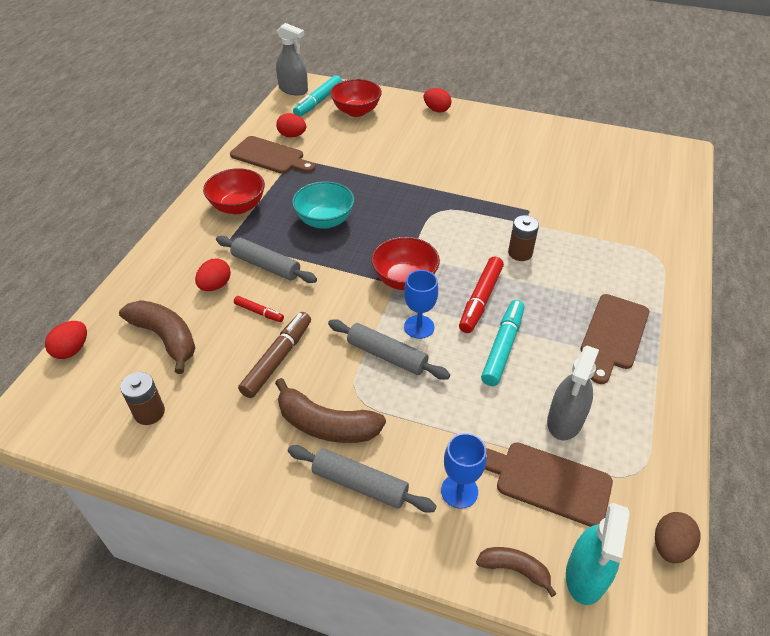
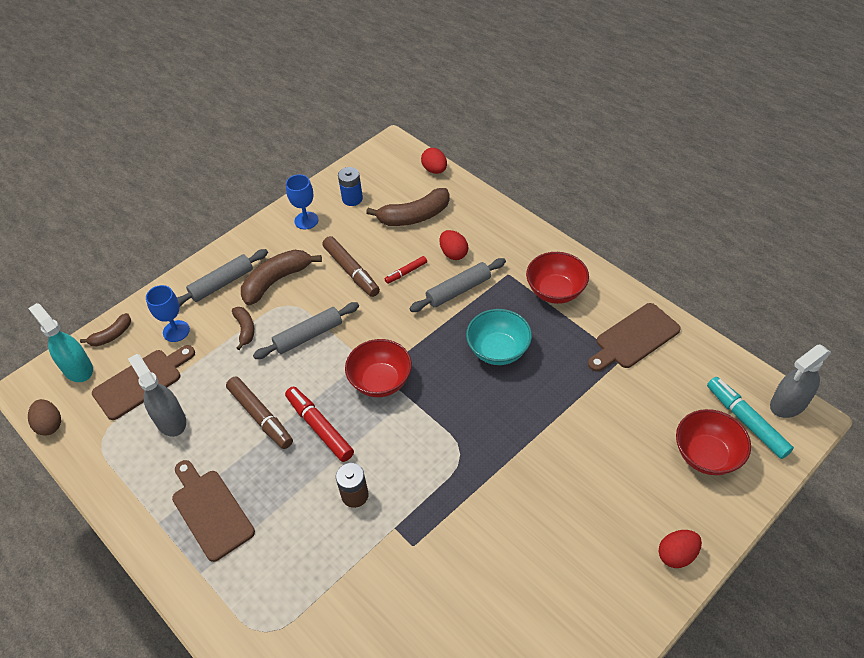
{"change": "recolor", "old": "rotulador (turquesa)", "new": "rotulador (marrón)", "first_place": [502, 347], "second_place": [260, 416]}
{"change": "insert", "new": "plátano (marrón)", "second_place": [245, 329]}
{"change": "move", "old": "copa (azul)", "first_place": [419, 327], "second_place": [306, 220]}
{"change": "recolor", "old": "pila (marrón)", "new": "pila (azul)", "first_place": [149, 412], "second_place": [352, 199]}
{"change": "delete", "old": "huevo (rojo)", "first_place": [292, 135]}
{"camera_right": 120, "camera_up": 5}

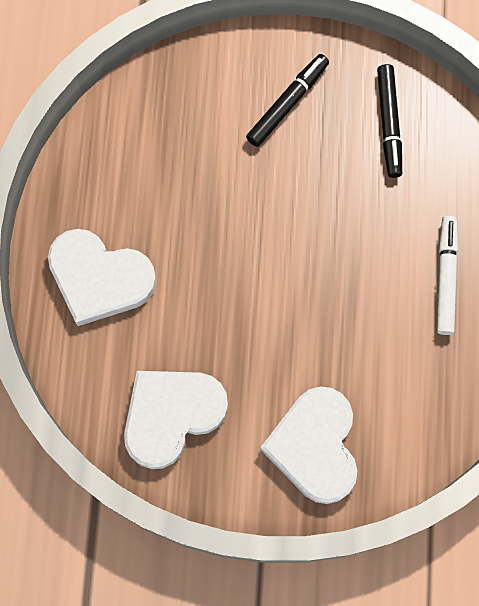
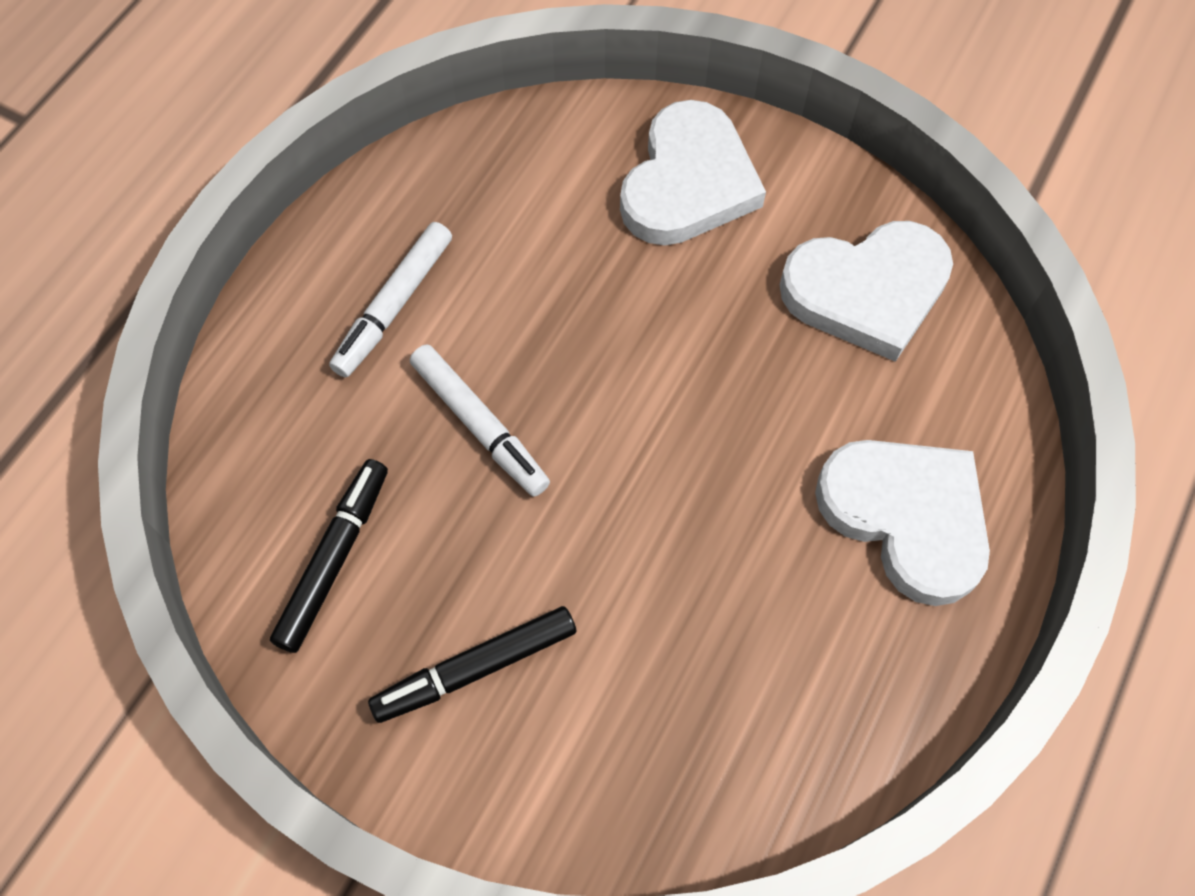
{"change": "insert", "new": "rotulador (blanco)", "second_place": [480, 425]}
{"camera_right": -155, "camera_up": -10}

·····

In the records, find every line that has the string "marrón" and copy it.

• _Answer section_
{"change": "recolor", "old": "rotulador (turquesa)", "new": "rotulador (marrón)", "first_place": [502, 347], "second_place": [260, 416]}
{"change": "insert", "new": "plátano (marrón)", "second_place": [245, 329]}
{"change": "recolor", "old": "pila (marrón)", "new": "pila (azul)", "first_place": [149, 412], "second_place": [352, 199]}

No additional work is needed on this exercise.